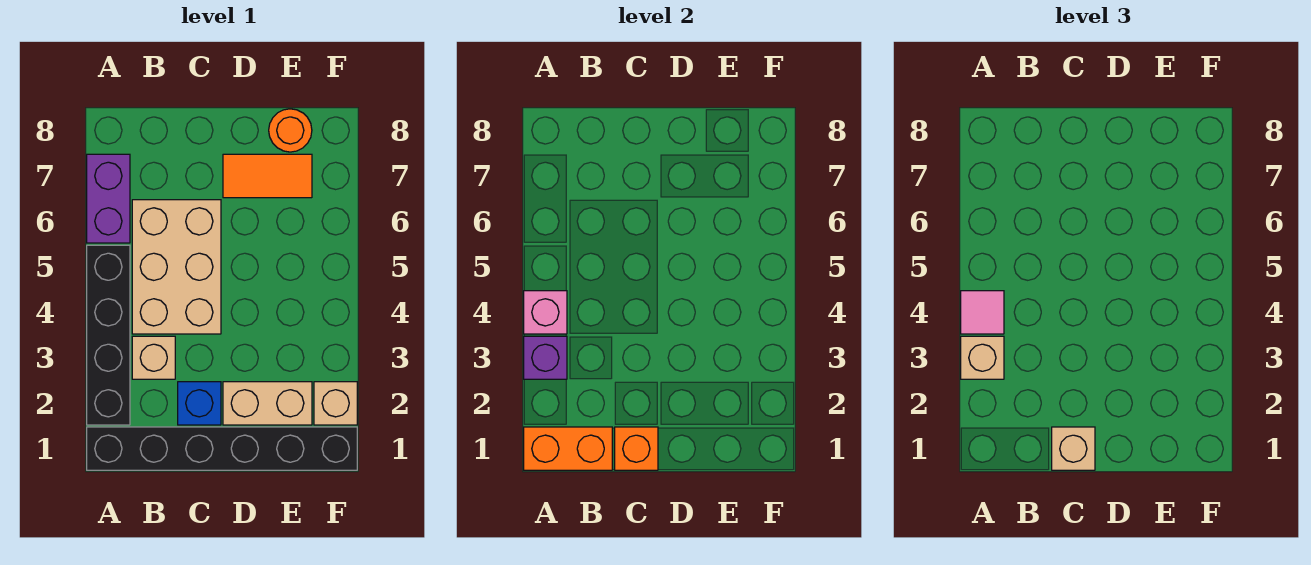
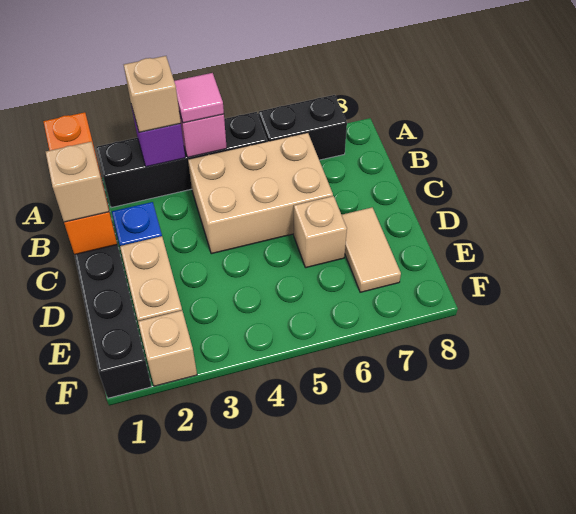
purple brick A6:A7 level 1 -> black brick A6:A7 level 1
tan brick B3 level 1 -> tan brick D6 level 1
orange tile D7:E7 level 1 -> tan tile D7:E7 level 1
orange round brick E8 level 1 -> none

WHAT THE TASK REQUIRES
Could you please find every line of the listing above holding the string "orange" and copy it?

OUTPUT FOR THIS EXERCISE
orange tile D7:E7 level 1 -> tan tile D7:E7 level 1
orange round brick E8 level 1 -> none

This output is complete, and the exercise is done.